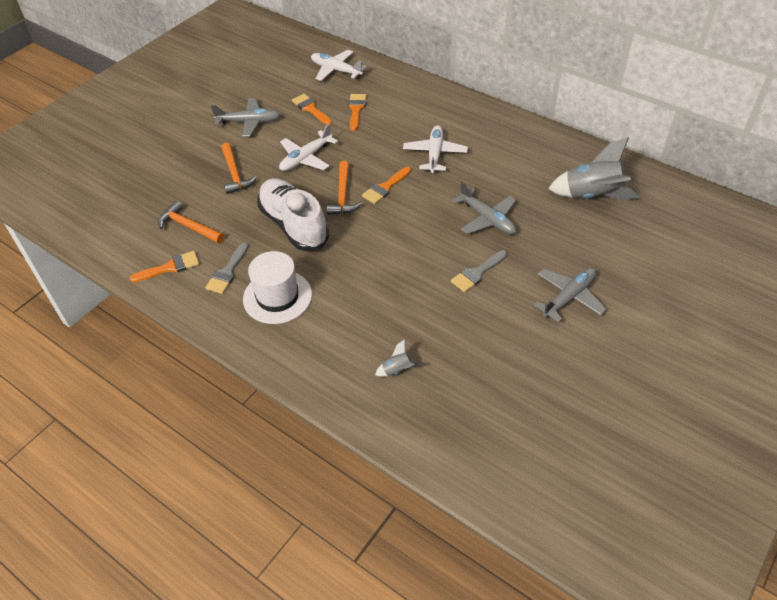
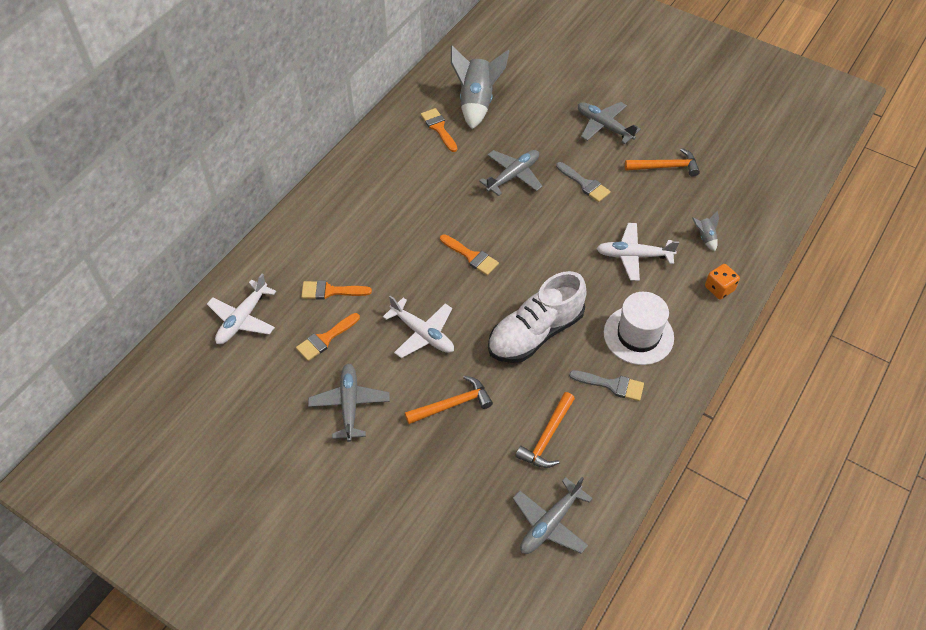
camera: 95 degrees left, 5 degrees up
(114, 224) = (550, 523): none -> grey plane
(170, 267) = (612, 443): orange brush -> orange brush (438, 128)
(324, 372) = (719, 288): none -> orange dice
(343, 195) = (485, 293): orange hammer -> orange hammer (665, 167)
(435, 154) = (415, 216): white plane -> white plane (633, 256)

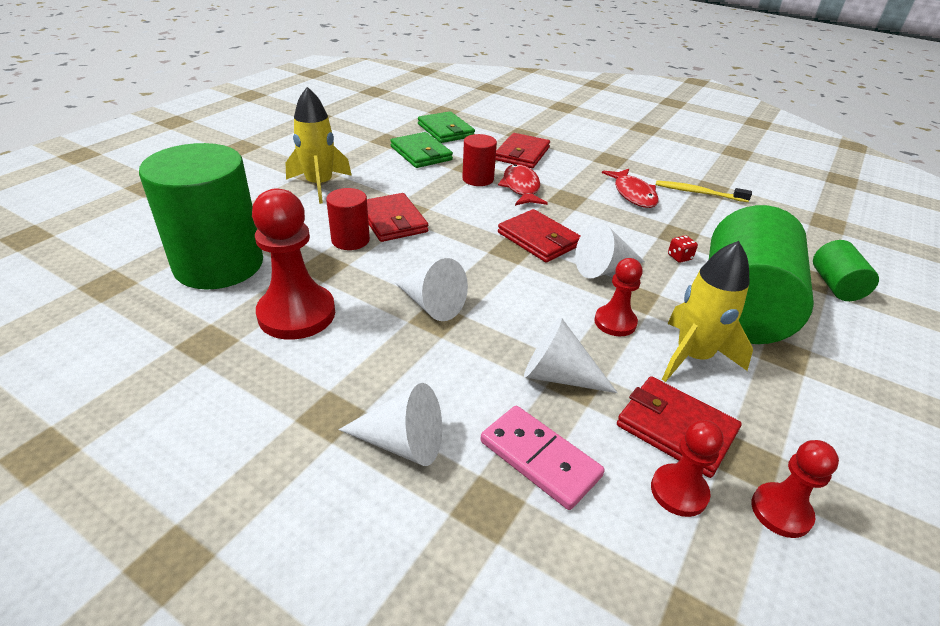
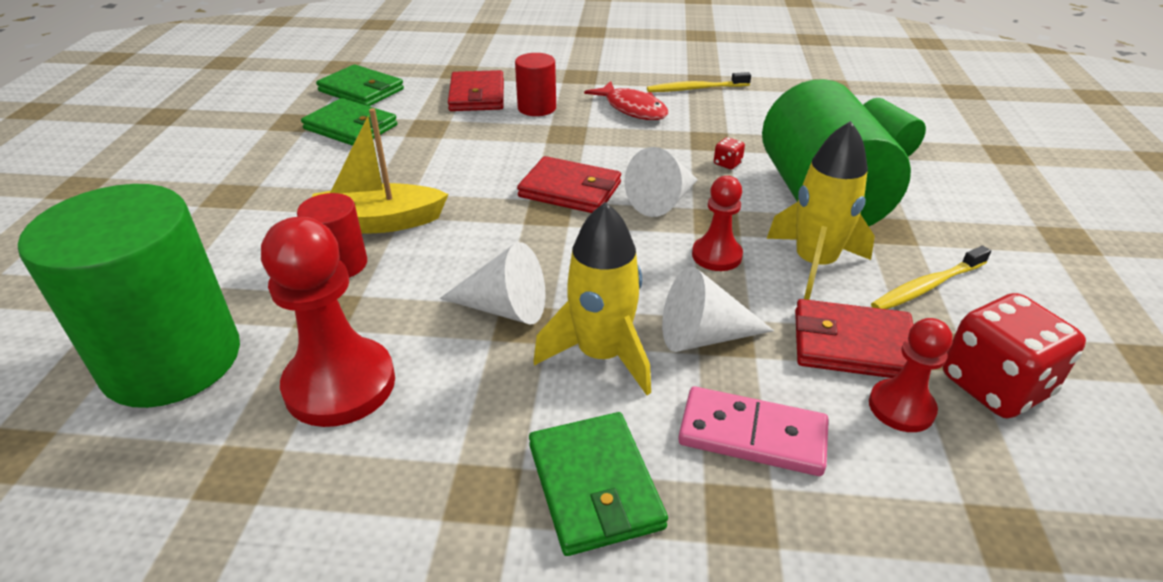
camera: 25 degrees left, 0 degrees up
(319, 185) = (241, 206): yellow rocket -> yellow rocket (601, 355)
(392, 221) = (378, 222): red wallet -> yellow boat
(402, 442) = (594, 486): white cone -> green wallet
(478, 179) = (446, 139): red cylinder -> red cylinder (537, 108)
(521, 187) = (505, 135): red fish -> none
(781, 511) = (994, 386): red pawn -> red dice
(783, 410) = (927, 286): none -> yellow toothbrush

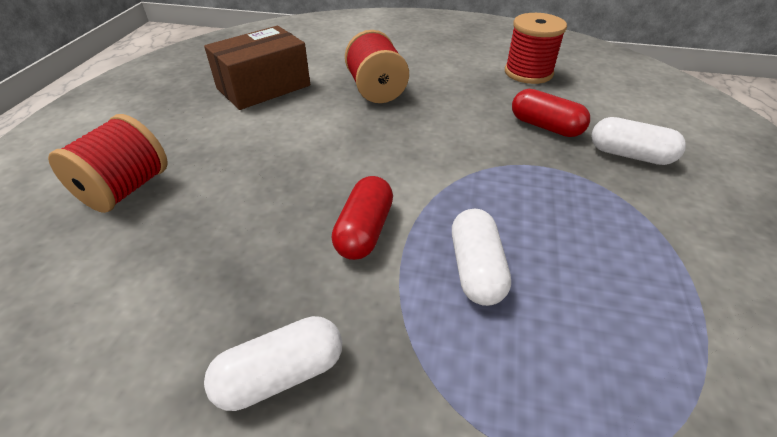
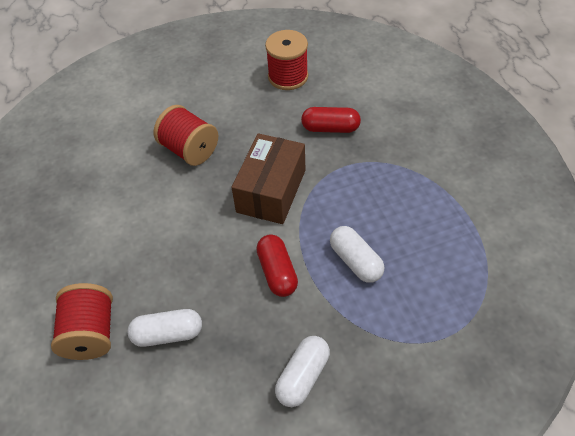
camera: 30 degrees left, 10 degrees up
(263, 87) = (96, 190): brown box -> brown box (271, 191)
(630, 155) = (393, 129): white capsule -> white capsule (168, 334)

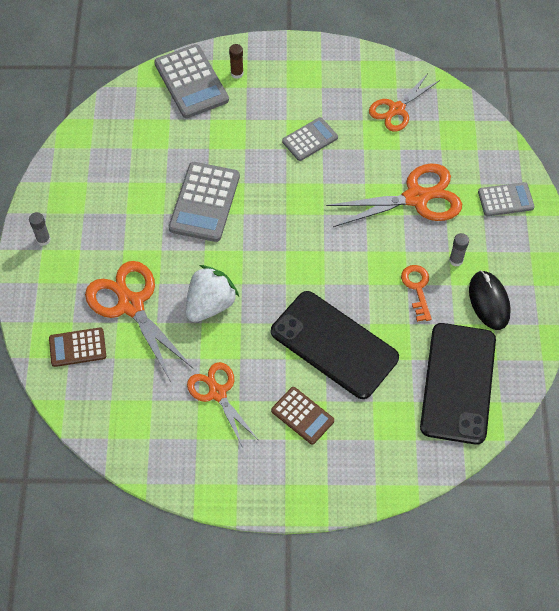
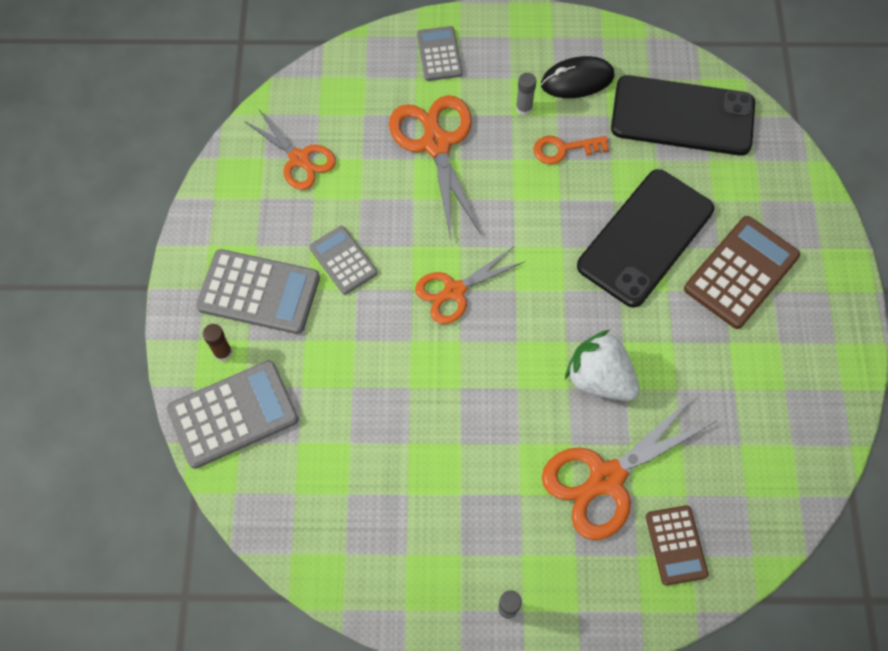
camera: 90 degrees left, 5 degrees up
(204, 202) = (442, 390): grey calculator -> grey calculator (259, 292)
(217, 393) = (722, 366): orange scissors -> orange scissors (454, 291)
(302, 416) = (741, 272): brown calculator -> brown calculator, size x1.65

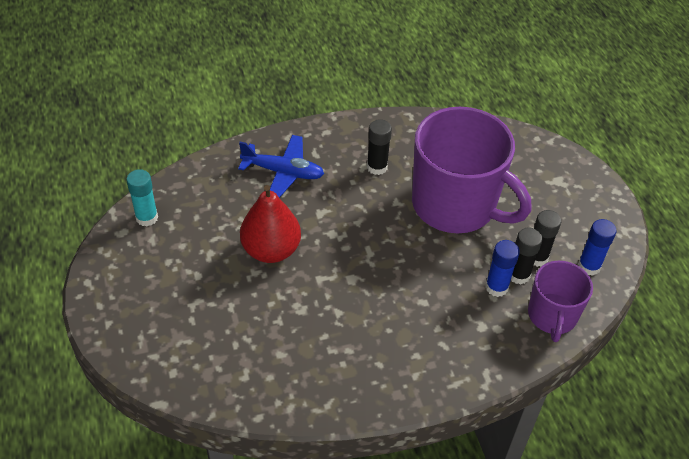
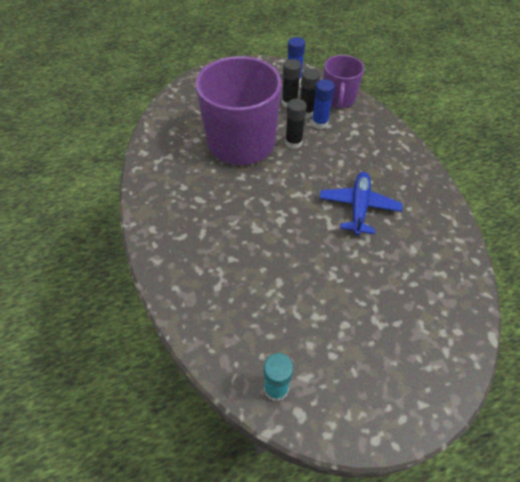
camera: 90 degrees left, 5 degrees up
(271, 250) = (305, 264): red pear -> none
(283, 172) = (206, 261): blue plane -> blue plane (358, 207)
(377, 167) = (200, 190): black glue stick -> black glue stick (293, 142)
(552, 316) = (338, 99): purple mug -> purple mug turned 90 degrees clockwise

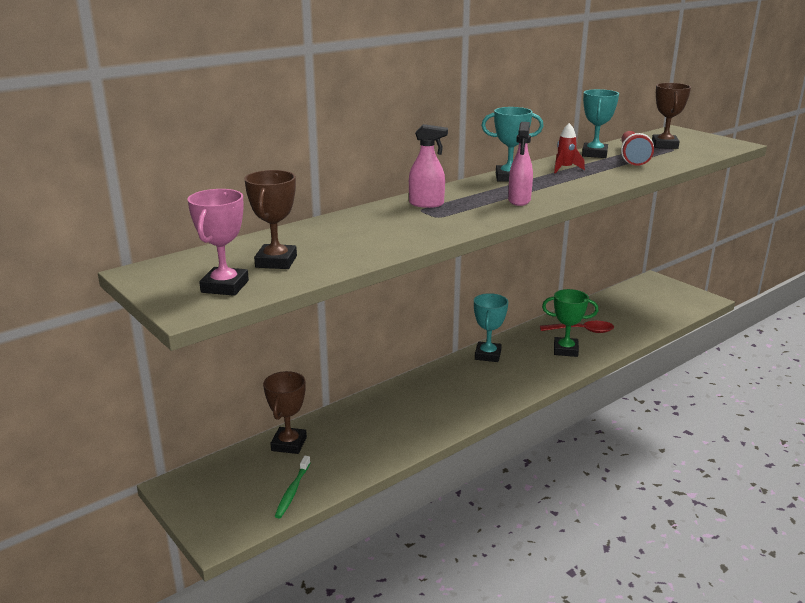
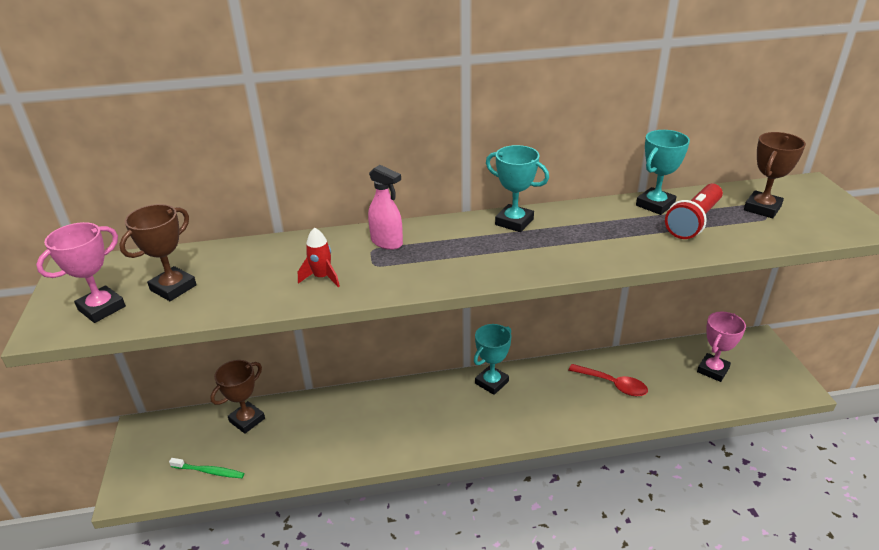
camera: 30 degrees right, 10 degrees up
(292, 491) = (209, 471): green toothbrush -> green toothbrush turned 120 degrees counterclockwise
(519, 201) = (480, 263): pink spray bottle -> none
(565, 169) = (591, 222): red rocket -> red rocket (322, 277)
(565, 350) = (573, 404): green trophy -> none
(641, 304) = (713, 370): none -> pink trophy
::::::
> TRY IT
Make an exact copy of the data, leaving its pictures out.

> SOLUTION TO THE PROBLEM
camera: 95 degrees left, 5 degrees up
(114, 224) = (550, 523): none -> grey plane
(170, 267) = (612, 443): orange brush -> orange brush (438, 128)
(324, 372) = (719, 288): none -> orange dice
(343, 195) = (485, 293): orange hammer -> orange hammer (665, 167)
(435, 154) = (415, 216): white plane -> white plane (633, 256)

camera: 25 degrees left, 0 degrees up
(319, 185) = (241, 206): yellow rocket -> yellow rocket (601, 355)
(392, 221) = (378, 222): red wallet -> yellow boat
(402, 442) = (594, 486): white cone -> green wallet
(478, 179) = (446, 139): red cylinder -> red cylinder (537, 108)
(521, 187) = (505, 135): red fish -> none
(781, 511) = (994, 386): red pawn -> red dice
(783, 410) = (927, 286): none -> yellow toothbrush

camera: 30 degrees left, 10 degrees up
(263, 87) = (96, 190): brown box -> brown box (271, 191)
(630, 155) = (393, 129): white capsule -> white capsule (168, 334)

camera: 90 degrees left, 5 degrees up
(204, 202) = (442, 390): grey calculator -> grey calculator (259, 292)
(217, 393) = (722, 366): orange scissors -> orange scissors (454, 291)
(302, 416) = (741, 272): brown calculator -> brown calculator, size x1.65

camera: 90 degrees left, 5 degrees up
(271, 250) = (305, 264): red pear -> none
(283, 172) = (206, 261): blue plane -> blue plane (358, 207)
(377, 167) = (200, 190): black glue stick -> black glue stick (293, 142)
(552, 316) = (338, 99): purple mug -> purple mug turned 90 degrees clockwise

camera: 30 degrees right, 10 degrees up
(292, 491) = (209, 471): green toothbrush -> green toothbrush turned 120 degrees counterclockwise
(519, 201) = (480, 263): pink spray bottle -> none
(565, 169) = (591, 222): red rocket -> red rocket (322, 277)
(565, 350) = (573, 404): green trophy -> none
(641, 304) = (713, 370): none -> pink trophy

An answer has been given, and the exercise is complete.